*** Opening of EXTRACTED INFORMATION ***

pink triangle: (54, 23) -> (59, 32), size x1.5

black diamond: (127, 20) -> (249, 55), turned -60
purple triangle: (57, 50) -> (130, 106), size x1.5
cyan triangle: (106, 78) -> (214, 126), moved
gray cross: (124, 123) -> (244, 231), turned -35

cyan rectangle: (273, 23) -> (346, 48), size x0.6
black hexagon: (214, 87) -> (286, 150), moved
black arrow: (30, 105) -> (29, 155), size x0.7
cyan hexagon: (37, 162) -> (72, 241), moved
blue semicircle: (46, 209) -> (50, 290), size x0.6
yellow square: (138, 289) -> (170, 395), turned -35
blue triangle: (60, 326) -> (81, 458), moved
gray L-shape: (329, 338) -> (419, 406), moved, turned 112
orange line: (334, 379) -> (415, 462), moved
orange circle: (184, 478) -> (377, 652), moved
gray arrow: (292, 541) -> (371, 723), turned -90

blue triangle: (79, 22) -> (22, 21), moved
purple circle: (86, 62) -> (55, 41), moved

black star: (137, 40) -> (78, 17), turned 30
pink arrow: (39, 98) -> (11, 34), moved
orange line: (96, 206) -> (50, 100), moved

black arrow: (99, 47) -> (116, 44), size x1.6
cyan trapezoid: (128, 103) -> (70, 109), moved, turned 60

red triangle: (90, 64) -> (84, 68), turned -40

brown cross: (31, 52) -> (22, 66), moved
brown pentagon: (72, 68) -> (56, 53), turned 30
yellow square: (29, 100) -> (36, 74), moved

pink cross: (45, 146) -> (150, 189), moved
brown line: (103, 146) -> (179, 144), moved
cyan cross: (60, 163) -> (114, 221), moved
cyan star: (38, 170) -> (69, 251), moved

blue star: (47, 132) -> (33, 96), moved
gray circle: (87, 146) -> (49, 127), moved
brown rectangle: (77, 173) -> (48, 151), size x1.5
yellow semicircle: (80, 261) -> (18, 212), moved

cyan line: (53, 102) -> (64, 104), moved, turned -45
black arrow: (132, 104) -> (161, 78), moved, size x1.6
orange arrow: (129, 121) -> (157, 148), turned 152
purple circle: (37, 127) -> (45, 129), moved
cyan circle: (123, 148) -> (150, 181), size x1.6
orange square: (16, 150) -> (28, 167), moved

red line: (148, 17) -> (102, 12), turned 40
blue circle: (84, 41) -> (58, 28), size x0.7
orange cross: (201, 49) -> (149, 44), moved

*** Close of EXTRACTED INFORMATION ***

Retype the material in full, character for character.

TASK RESULT>
pink triangle: (54, 23) -> (59, 32), size x1.5

black diamond: (127, 20) -> (249, 55), turned -60
purple triangle: (57, 50) -> (130, 106), size x1.5
cyan triangle: (106, 78) -> (214, 126), moved
gray cross: (124, 123) -> (244, 231), turned -35

cyan rectangle: (273, 23) -> (346, 48), size x0.6
black hexagon: (214, 87) -> (286, 150), moved
black arrow: (30, 105) -> (29, 155), size x0.7
cyan hexagon: (37, 162) -> (72, 241), moved
blue semicircle: (46, 209) -> (50, 290), size x0.6
yellow square: (138, 289) -> (170, 395), turned -35
blue triangle: (60, 326) -> (81, 458), moved
gray L-shape: (329, 338) -> (419, 406), moved, turned 112
orange line: (334, 379) -> (415, 462), moved
orange circle: (184, 478) -> (377, 652), moved
gray arrow: (292, 541) -> (371, 723), turned -90

blue triangle: (79, 22) -> (22, 21), moved
purple circle: (86, 62) -> (55, 41), moved

black star: (137, 40) -> (78, 17), turned 30
pink arrow: (39, 98) -> (11, 34), moved
orange line: (96, 206) -> (50, 100), moved

black arrow: (99, 47) -> (116, 44), size x1.6
cyan trapezoid: (128, 103) -> (70, 109), moved, turned 60

red triangle: (90, 64) -> (84, 68), turned -40

brown cross: (31, 52) -> (22, 66), moved
brown pentagon: (72, 68) -> (56, 53), turned 30
yellow square: (29, 100) -> (36, 74), moved

pink cross: (45, 146) -> (150, 189), moved
brown line: (103, 146) -> (179, 144), moved
cyan cross: (60, 163) -> (114, 221), moved
cyan star: (38, 170) -> (69, 251), moved

blue star: (47, 132) -> (33, 96), moved
gray circle: (87, 146) -> (49, 127), moved
brown rectangle: (77, 173) -> (48, 151), size x1.5
yellow semicircle: (80, 261) -> (18, 212), moved

cyan line: (53, 102) -> (64, 104), moved, turned -45
black arrow: (132, 104) -> (161, 78), moved, size x1.6
orange arrow: (129, 121) -> (157, 148), turned 152
purple circle: (37, 127) -> (45, 129), moved
cyan circle: (123, 148) -> (150, 181), size x1.6
orange square: (16, 150) -> (28, 167), moved

red line: (148, 17) -> (102, 12), turned 40
blue circle: (84, 41) -> (58, 28), size x0.7
orange cross: (201, 49) -> (149, 44), moved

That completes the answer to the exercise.